For the data below, restate word for word only the lines from the line containing "pallet: (1030, 218)" through the line containing "window: (267, 1231) -> (174, 475), moved", both ends included.

*** Block opens ***

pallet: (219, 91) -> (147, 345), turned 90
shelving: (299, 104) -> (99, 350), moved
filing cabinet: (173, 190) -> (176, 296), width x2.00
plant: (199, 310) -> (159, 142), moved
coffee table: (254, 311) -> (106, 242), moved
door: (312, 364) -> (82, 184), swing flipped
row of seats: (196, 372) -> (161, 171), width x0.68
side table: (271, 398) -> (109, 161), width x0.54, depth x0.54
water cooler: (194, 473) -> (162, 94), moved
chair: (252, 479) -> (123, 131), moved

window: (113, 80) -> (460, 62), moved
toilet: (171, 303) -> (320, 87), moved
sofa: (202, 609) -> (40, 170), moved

*** Block closes ***
*** Block opens ***

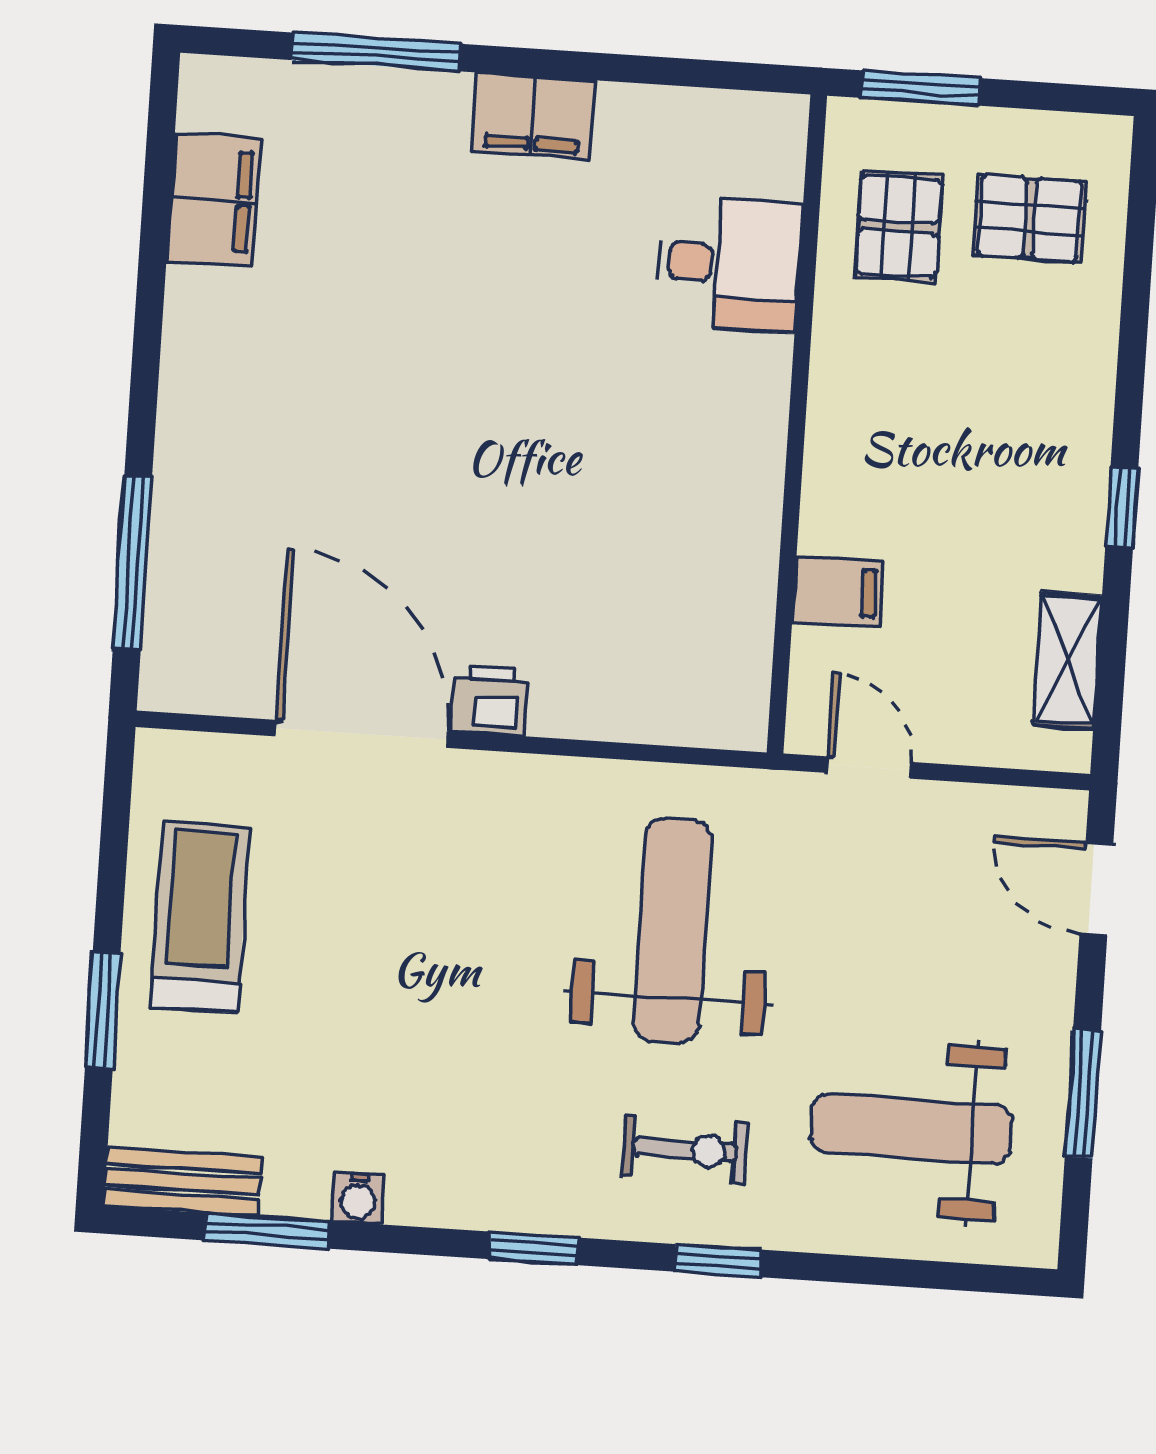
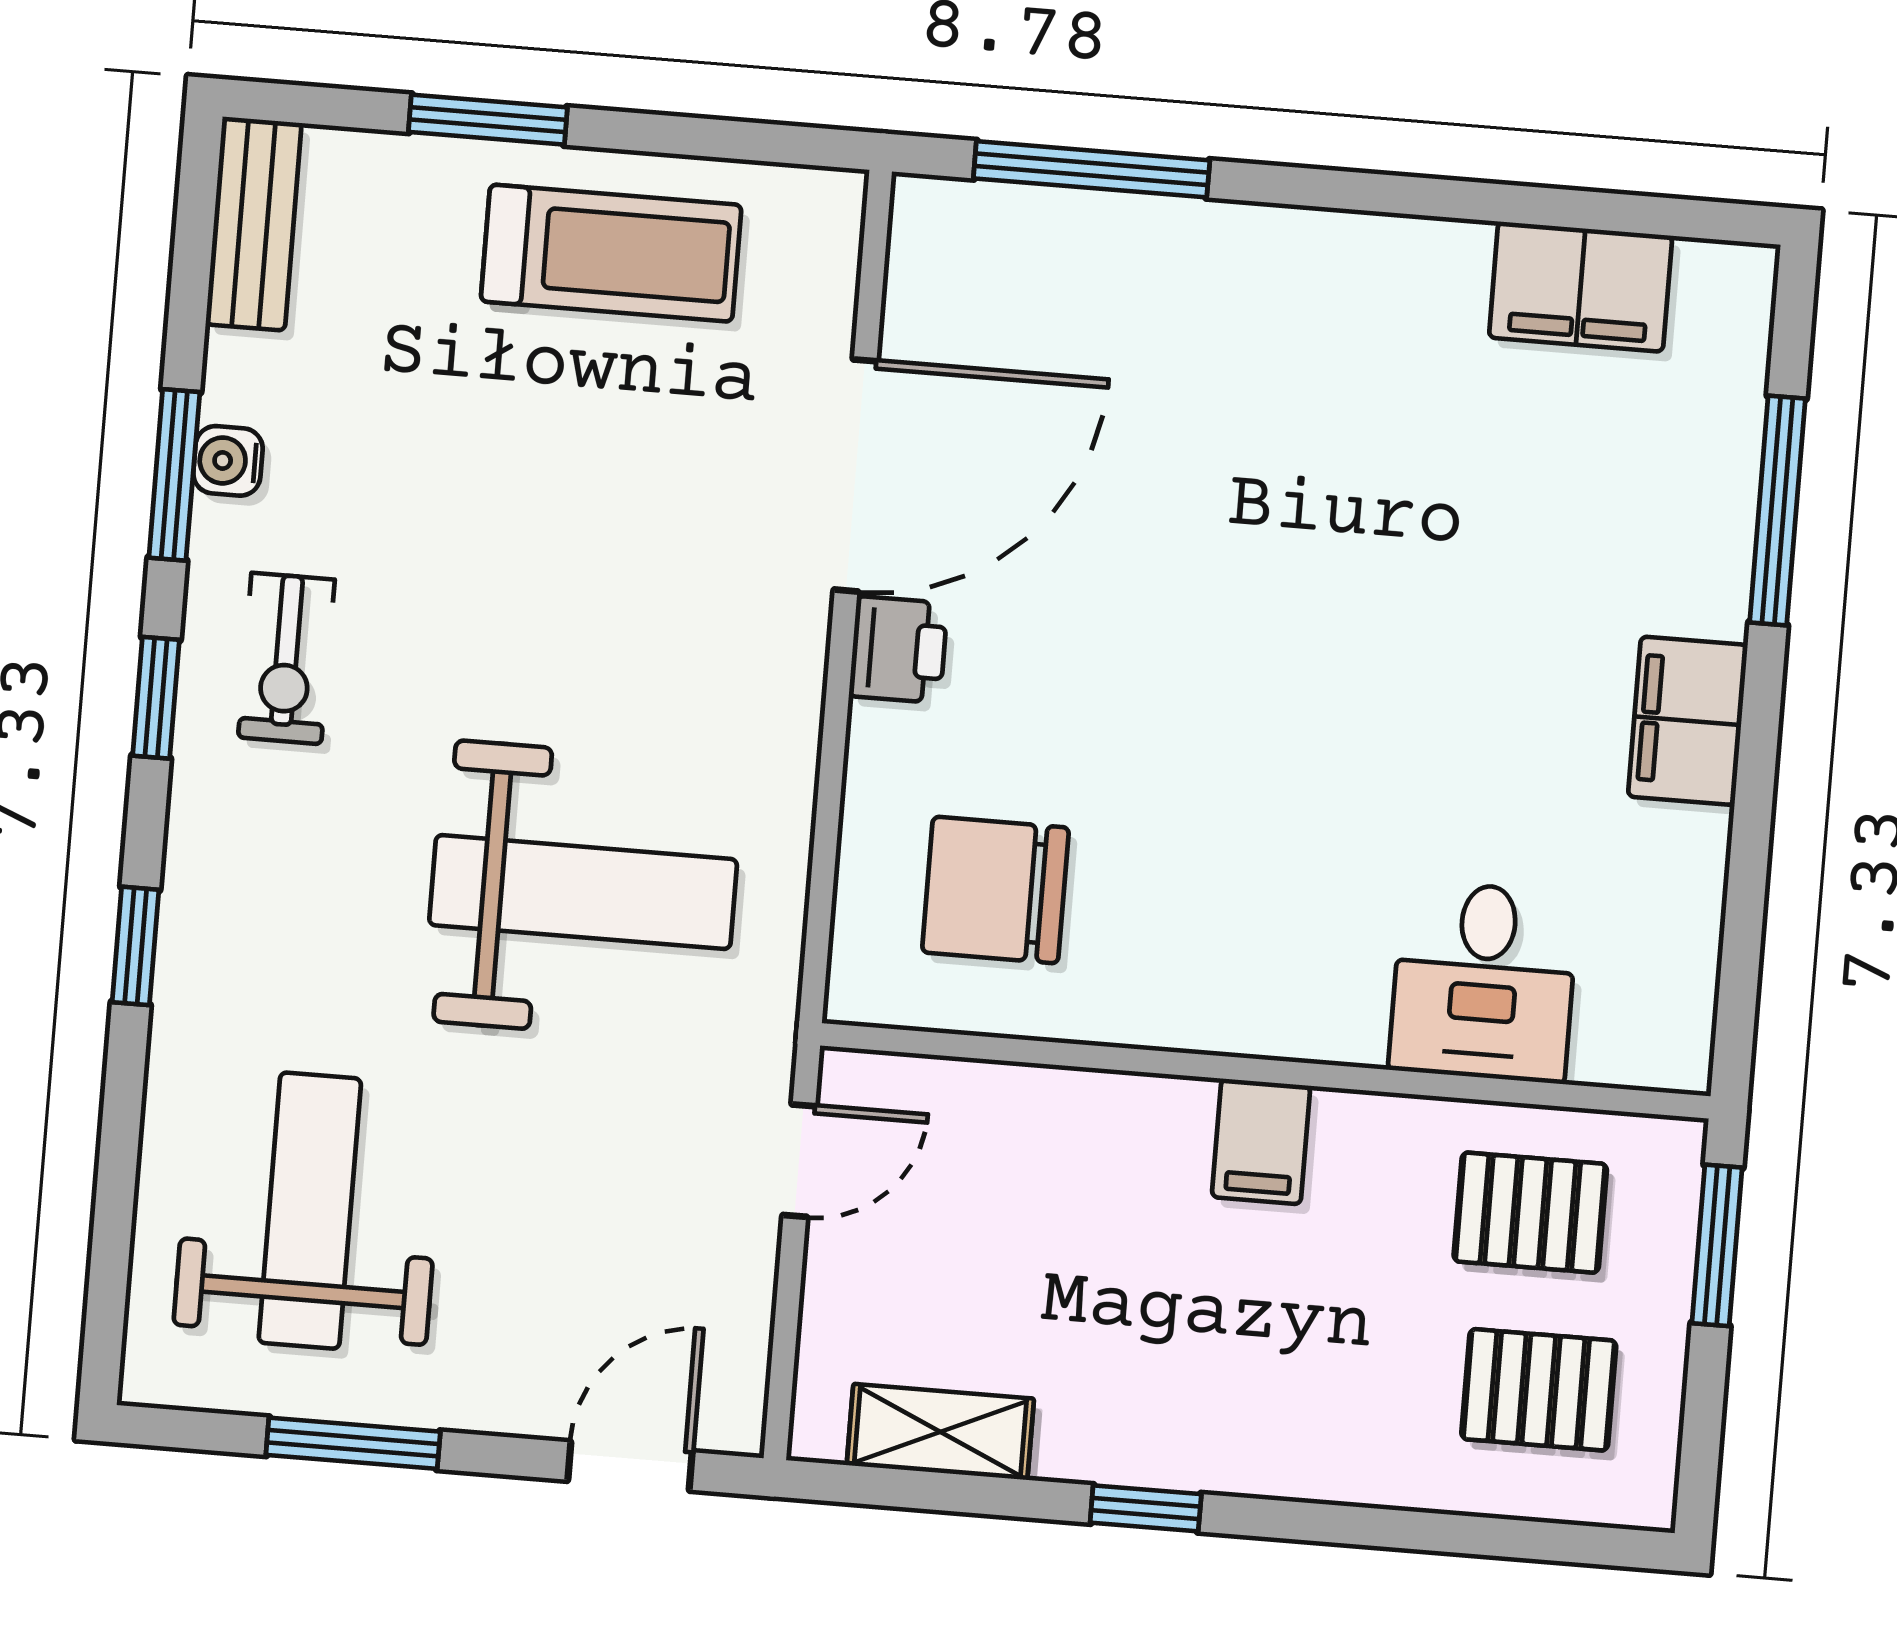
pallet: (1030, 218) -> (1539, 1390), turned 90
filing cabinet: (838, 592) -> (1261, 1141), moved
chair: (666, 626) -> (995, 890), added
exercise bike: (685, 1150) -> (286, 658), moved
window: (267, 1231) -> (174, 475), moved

*** Block closes ***

### [Solution to the problem]
pallet: (1030, 218) -> (1539, 1390), turned 90
filing cabinet: (838, 592) -> (1261, 1141), moved
chair: (666, 626) -> (995, 890), added
exercise bike: (685, 1150) -> (286, 658), moved
window: (267, 1231) -> (174, 475), moved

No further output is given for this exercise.